══ Dataset entries

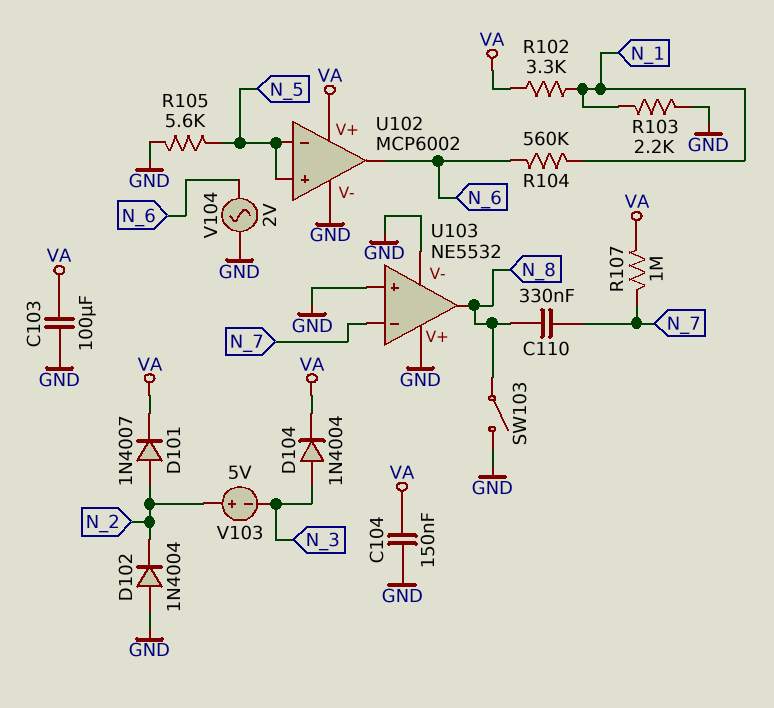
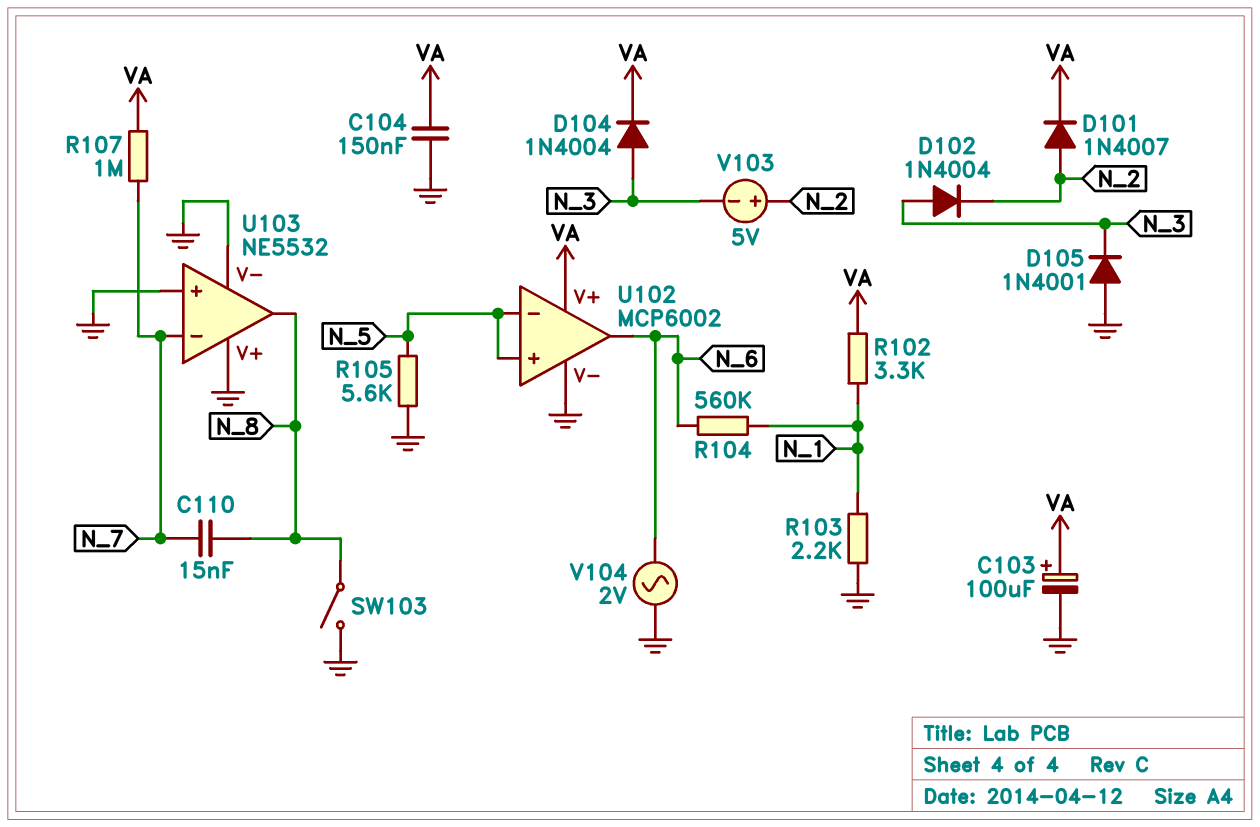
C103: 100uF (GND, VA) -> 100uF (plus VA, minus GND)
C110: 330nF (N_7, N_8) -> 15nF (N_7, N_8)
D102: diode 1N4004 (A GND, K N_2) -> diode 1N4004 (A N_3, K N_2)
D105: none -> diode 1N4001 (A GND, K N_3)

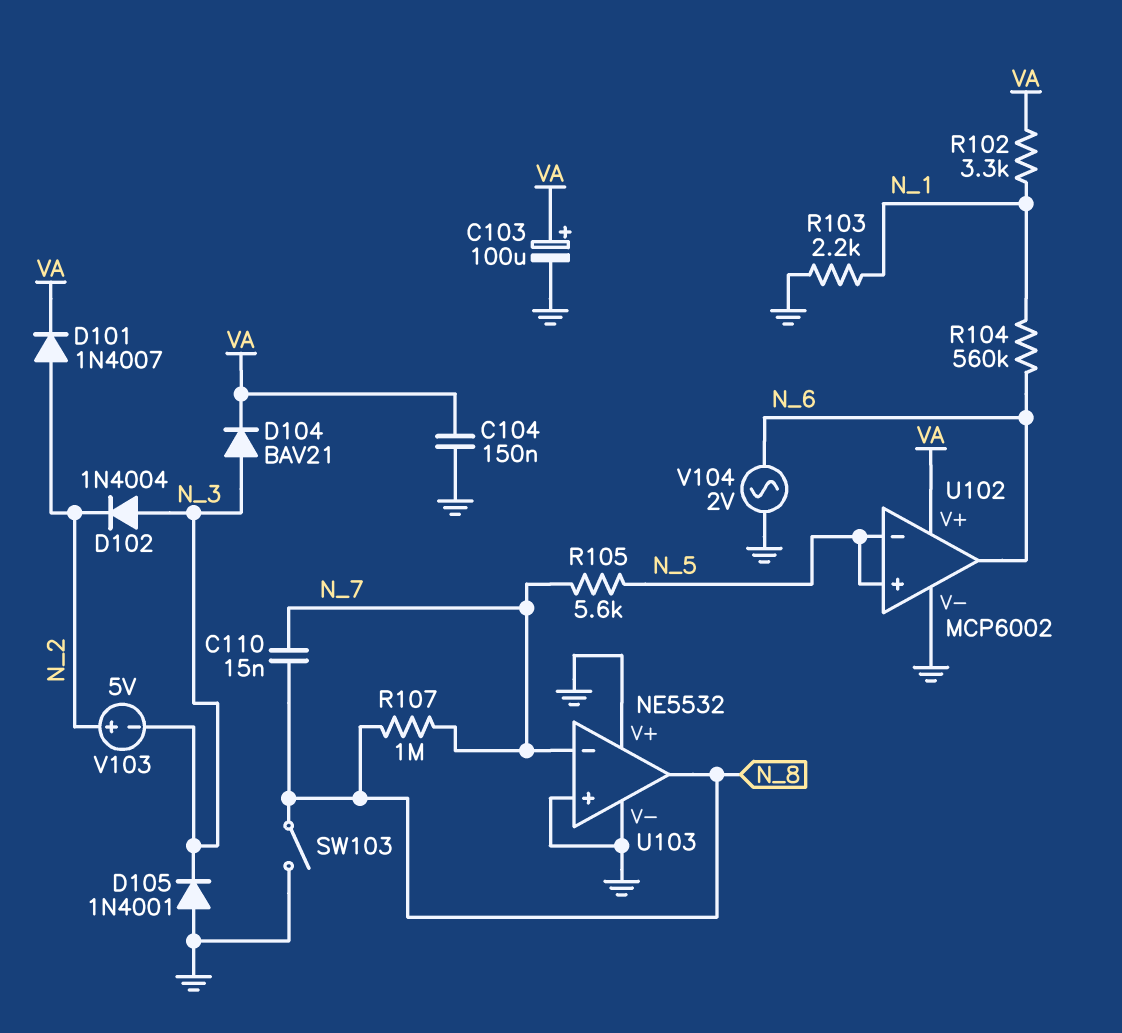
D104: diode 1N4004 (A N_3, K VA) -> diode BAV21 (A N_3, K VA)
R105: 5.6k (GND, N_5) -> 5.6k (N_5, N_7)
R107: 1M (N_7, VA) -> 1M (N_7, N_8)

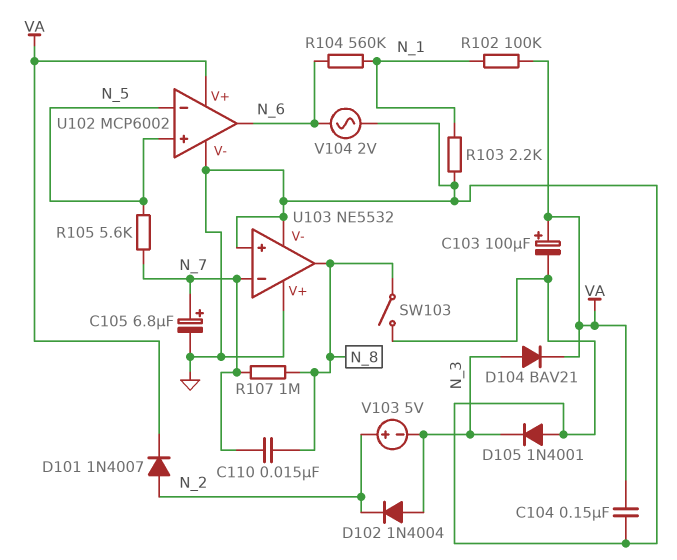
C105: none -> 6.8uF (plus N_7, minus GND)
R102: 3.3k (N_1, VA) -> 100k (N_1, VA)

════

Exercise requirements: Please set the records down again exactly as written. The pictures should not be included.

Result:
C103: 100uF (GND, VA) -> 100uF (plus VA, minus GND)
C110: 330nF (N_7, N_8) -> 15nF (N_7, N_8)
D102: diode 1N4004 (A GND, K N_2) -> diode 1N4004 (A N_3, K N_2)
D105: none -> diode 1N4001 (A GND, K N_3)

D104: diode 1N4004 (A N_3, K VA) -> diode BAV21 (A N_3, K VA)
R105: 5.6k (GND, N_5) -> 5.6k (N_5, N_7)
R107: 1M (N_7, VA) -> 1M (N_7, N_8)

C105: none -> 6.8uF (plus N_7, minus GND)
R102: 3.3k (N_1, VA) -> 100k (N_1, VA)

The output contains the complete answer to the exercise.